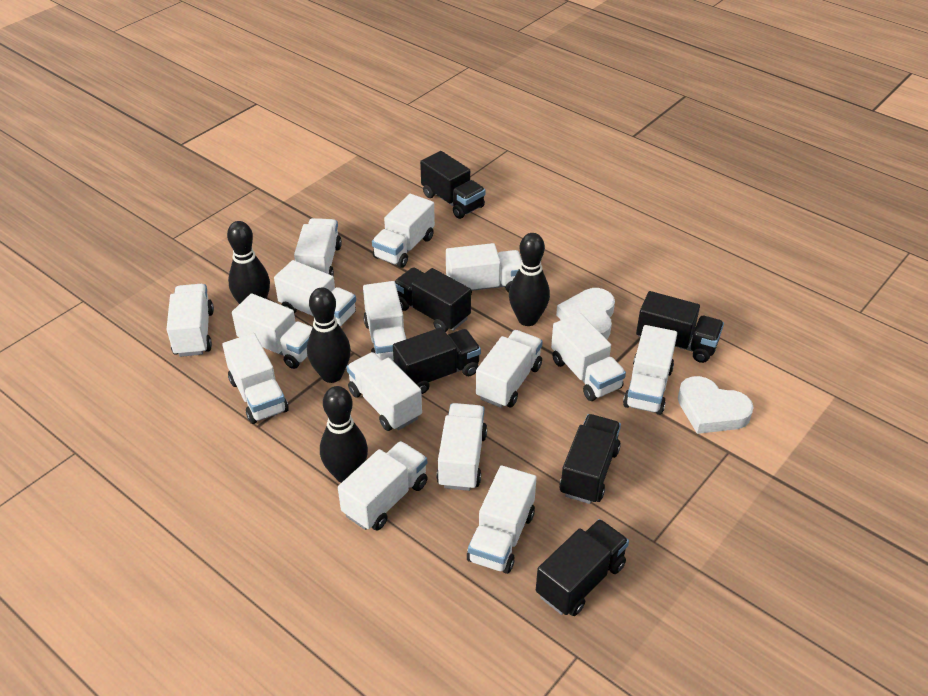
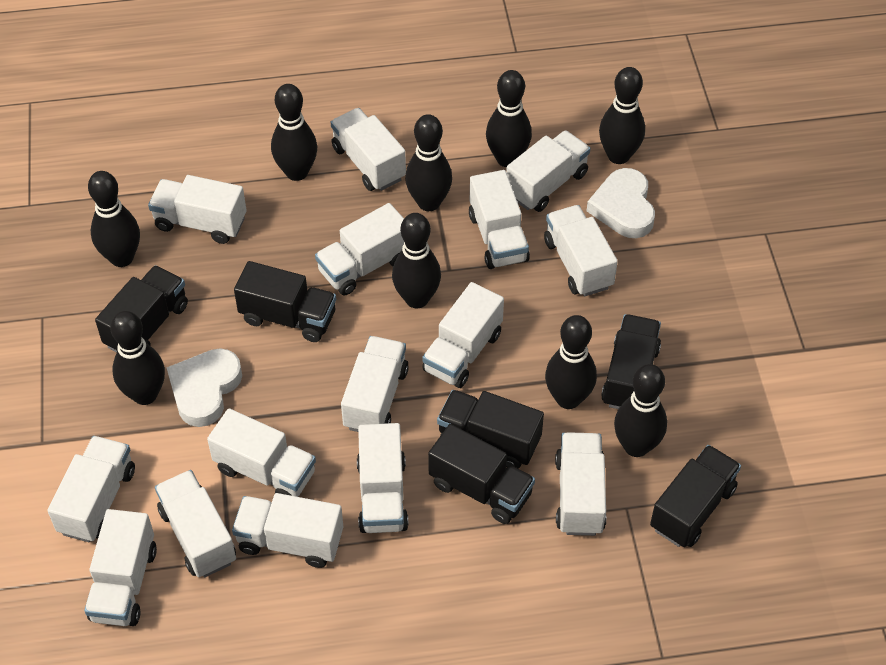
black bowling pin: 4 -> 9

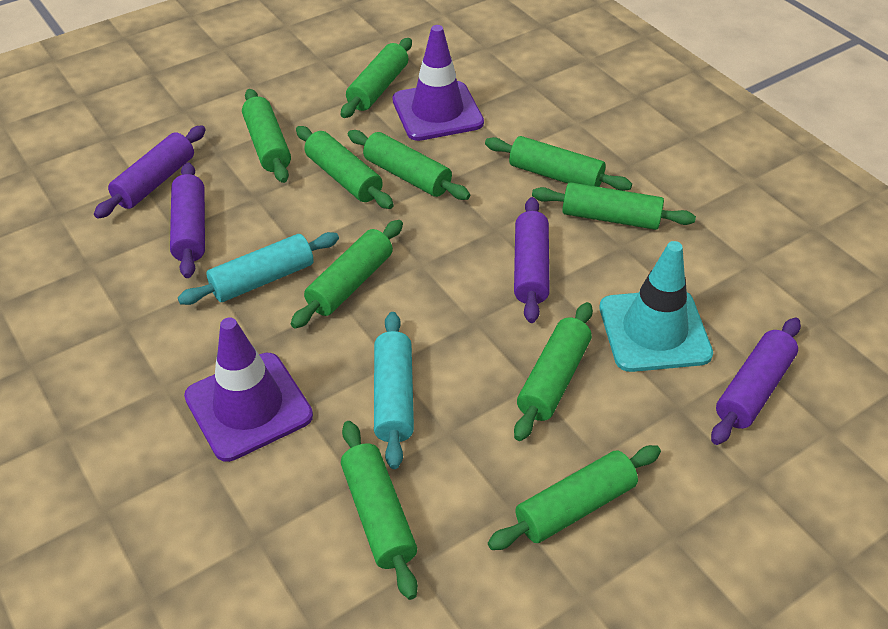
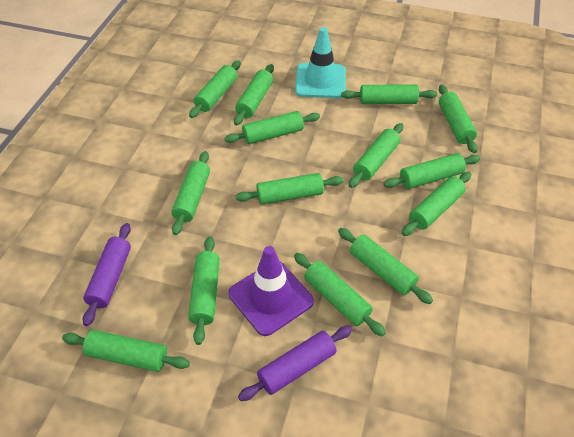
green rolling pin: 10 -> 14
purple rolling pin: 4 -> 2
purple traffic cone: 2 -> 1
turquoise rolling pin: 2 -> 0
* * *
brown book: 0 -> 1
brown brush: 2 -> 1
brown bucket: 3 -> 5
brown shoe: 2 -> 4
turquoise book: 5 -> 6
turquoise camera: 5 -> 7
* * *
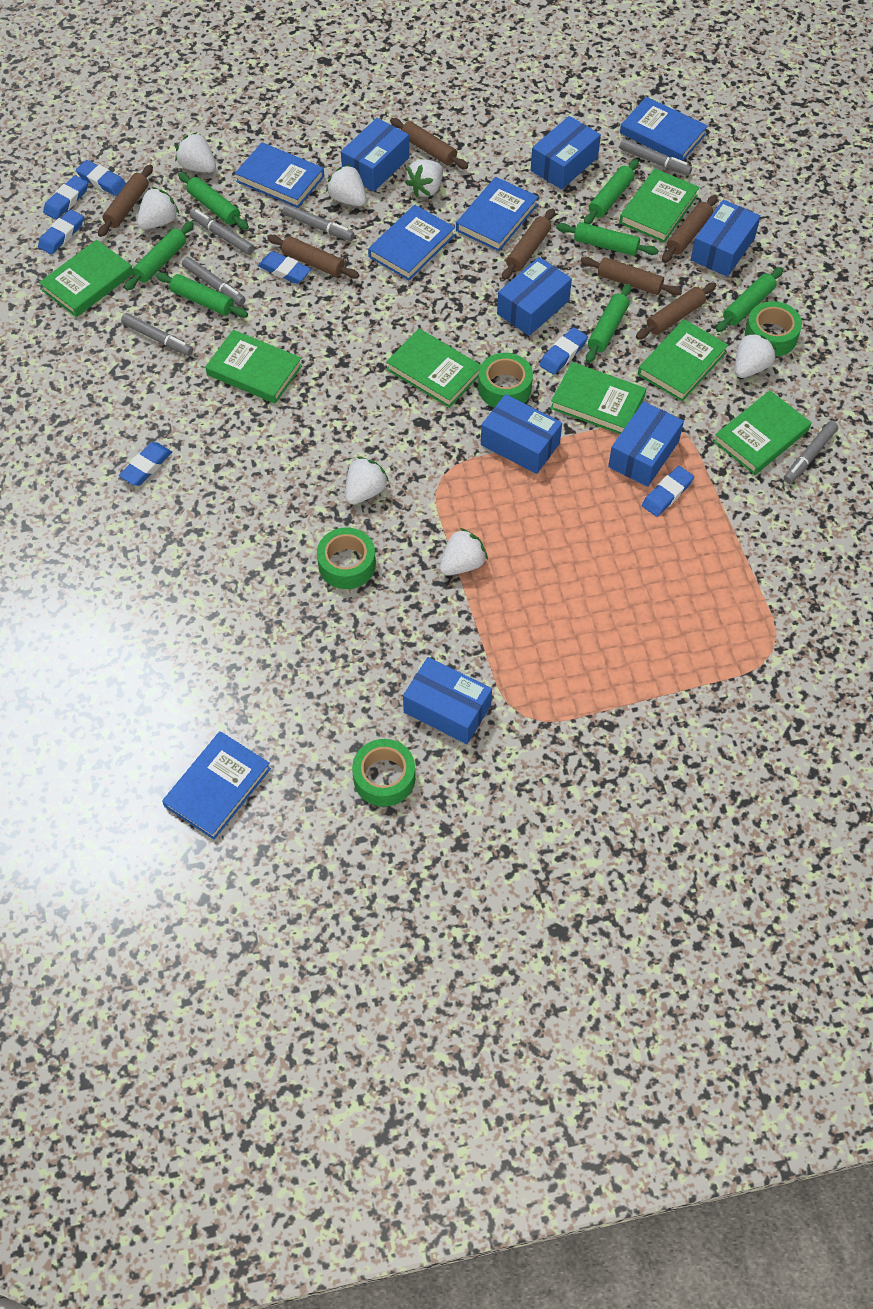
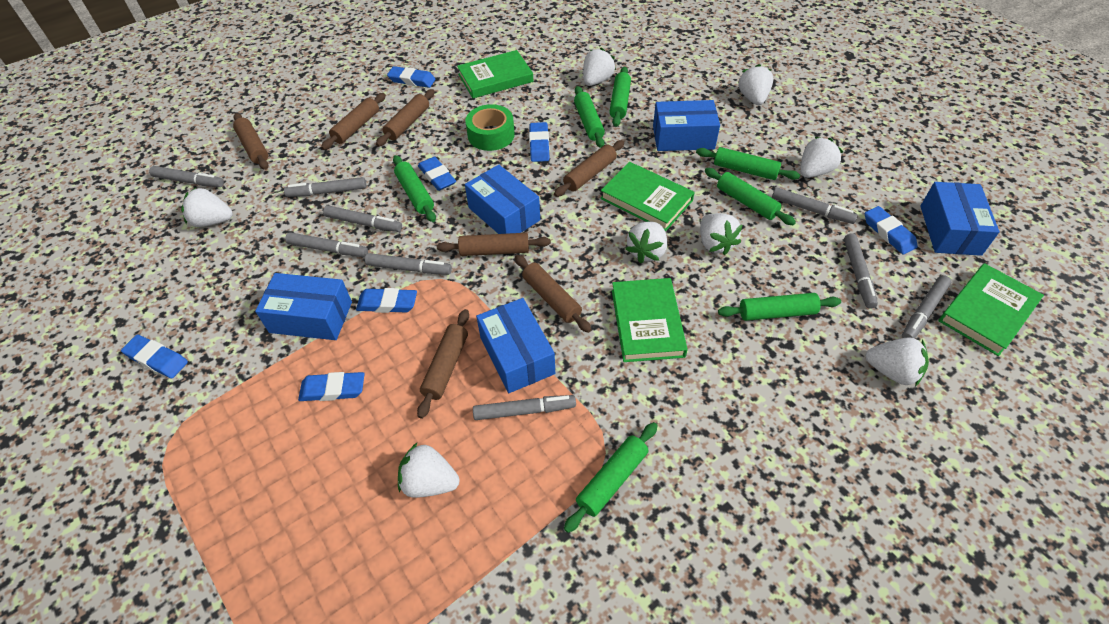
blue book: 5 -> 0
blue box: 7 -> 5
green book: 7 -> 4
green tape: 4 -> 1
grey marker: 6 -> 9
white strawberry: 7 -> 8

Problem to work on: When the line with "brown shoe: 2 -> 4" is reached in the data above, start copying there, and copy each line exactly until the line with "turquoise camera: 5 -> 7" has been copied; copy nothing else.

Answer below:
brown shoe: 2 -> 4
turquoise book: 5 -> 6
turquoise camera: 5 -> 7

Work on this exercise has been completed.